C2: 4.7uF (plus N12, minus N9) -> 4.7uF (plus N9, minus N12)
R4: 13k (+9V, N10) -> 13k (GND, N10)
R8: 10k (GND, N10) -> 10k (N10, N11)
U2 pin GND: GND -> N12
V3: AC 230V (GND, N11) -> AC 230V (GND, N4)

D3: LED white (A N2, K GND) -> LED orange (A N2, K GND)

=-=-=-=-=

_Assigned task_
From the first line to the last, return the listing exactly.

_Problem solution_
C2: 4.7uF (plus N12, minus N9) -> 4.7uF (plus N9, minus N12)
R4: 13k (+9V, N10) -> 13k (GND, N10)
R8: 10k (GND, N10) -> 10k (N10, N11)
U2 pin GND: GND -> N12
V3: AC 230V (GND, N11) -> AC 230V (GND, N4)

D3: LED white (A N2, K GND) -> LED orange (A N2, K GND)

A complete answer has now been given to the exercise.